▶ [Task to complete]
In the material below, count the lines that contain the string "kern", matching case exactly, and give only the number.

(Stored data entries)
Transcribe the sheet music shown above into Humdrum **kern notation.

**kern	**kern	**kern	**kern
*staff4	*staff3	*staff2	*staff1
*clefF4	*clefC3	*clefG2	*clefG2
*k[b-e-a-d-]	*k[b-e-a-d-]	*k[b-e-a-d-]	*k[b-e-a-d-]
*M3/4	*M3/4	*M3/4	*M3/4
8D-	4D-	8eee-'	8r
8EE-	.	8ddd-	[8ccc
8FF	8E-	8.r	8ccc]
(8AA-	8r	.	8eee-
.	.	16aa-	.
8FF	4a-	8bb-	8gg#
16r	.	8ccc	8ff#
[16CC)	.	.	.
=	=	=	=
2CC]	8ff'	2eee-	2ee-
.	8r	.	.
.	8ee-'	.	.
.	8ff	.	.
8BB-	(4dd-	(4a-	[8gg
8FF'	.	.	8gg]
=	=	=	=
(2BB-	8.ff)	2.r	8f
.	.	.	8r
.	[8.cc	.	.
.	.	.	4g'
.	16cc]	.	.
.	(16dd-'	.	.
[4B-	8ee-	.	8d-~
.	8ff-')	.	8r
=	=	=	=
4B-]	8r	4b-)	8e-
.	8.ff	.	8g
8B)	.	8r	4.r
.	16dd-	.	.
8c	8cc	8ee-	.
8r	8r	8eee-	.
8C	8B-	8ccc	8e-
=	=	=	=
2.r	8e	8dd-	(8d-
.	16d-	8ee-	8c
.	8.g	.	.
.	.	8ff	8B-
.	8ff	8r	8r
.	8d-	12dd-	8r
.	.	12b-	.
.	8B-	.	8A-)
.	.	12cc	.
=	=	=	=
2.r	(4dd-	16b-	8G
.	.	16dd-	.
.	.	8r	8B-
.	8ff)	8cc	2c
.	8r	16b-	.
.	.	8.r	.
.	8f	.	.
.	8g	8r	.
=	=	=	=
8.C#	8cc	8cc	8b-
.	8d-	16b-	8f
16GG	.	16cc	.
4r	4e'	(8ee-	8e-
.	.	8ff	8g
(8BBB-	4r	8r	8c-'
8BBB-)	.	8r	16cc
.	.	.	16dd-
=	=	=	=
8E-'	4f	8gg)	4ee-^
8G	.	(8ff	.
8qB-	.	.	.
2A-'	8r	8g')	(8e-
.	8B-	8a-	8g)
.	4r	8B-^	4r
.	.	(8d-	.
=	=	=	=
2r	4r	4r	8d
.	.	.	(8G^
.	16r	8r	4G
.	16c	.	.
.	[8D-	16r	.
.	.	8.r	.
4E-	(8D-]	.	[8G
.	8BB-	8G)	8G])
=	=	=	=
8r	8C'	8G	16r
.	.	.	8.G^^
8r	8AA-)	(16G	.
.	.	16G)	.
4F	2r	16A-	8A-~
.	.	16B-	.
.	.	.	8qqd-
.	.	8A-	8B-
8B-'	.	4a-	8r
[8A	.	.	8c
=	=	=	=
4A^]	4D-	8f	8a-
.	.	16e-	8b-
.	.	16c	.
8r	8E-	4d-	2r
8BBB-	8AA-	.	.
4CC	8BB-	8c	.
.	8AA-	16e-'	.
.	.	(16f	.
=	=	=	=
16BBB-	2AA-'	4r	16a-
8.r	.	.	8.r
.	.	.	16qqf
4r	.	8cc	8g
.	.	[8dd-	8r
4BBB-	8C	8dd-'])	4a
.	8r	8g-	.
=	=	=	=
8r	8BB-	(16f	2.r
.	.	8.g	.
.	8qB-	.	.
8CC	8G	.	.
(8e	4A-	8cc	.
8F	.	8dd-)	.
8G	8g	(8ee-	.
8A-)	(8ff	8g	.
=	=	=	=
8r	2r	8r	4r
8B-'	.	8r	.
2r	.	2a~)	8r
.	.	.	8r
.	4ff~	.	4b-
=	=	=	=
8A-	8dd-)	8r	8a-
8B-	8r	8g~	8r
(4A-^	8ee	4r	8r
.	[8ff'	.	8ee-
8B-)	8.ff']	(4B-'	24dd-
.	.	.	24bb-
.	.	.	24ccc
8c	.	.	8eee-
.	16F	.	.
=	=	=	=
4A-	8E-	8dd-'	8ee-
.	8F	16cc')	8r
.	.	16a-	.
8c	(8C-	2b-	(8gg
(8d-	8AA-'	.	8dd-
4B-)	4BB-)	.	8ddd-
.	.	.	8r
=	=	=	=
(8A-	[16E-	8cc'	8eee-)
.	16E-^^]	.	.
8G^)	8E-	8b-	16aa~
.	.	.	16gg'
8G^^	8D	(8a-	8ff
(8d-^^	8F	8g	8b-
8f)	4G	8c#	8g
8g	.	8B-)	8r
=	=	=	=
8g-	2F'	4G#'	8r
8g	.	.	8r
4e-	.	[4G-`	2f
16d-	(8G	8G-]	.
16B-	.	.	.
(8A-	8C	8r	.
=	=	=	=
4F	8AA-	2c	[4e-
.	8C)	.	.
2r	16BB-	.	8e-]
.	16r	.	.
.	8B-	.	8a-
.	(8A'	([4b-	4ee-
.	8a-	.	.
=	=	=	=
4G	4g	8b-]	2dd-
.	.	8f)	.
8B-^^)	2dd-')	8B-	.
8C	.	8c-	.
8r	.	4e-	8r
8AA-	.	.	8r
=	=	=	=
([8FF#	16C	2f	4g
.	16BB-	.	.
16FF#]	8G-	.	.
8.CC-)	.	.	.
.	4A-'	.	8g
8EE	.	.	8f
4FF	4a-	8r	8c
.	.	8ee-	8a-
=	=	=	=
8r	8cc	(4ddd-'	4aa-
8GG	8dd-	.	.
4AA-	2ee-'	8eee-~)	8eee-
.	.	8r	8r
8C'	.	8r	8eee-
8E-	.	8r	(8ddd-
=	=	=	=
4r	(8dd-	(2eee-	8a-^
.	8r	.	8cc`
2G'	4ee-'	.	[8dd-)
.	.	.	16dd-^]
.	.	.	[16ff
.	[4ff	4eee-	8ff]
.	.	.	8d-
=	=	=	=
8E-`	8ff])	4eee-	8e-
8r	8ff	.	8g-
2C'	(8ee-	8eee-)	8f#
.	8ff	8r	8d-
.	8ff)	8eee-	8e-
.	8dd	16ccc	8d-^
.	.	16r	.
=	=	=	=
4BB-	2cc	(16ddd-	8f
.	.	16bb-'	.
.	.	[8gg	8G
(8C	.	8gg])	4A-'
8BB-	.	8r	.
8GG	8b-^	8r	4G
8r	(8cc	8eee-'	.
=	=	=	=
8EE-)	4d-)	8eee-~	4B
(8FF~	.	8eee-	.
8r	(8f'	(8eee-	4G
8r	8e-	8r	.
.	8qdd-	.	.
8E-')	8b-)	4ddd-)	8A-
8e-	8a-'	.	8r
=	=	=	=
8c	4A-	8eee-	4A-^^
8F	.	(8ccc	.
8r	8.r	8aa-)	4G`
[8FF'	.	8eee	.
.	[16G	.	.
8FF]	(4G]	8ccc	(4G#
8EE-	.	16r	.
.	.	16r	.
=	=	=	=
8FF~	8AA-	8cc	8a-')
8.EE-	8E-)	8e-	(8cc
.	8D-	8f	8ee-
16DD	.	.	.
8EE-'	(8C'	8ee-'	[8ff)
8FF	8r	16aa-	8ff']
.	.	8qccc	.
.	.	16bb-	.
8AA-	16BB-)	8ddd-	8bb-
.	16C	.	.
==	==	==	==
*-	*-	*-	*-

▶ [Completed task]
2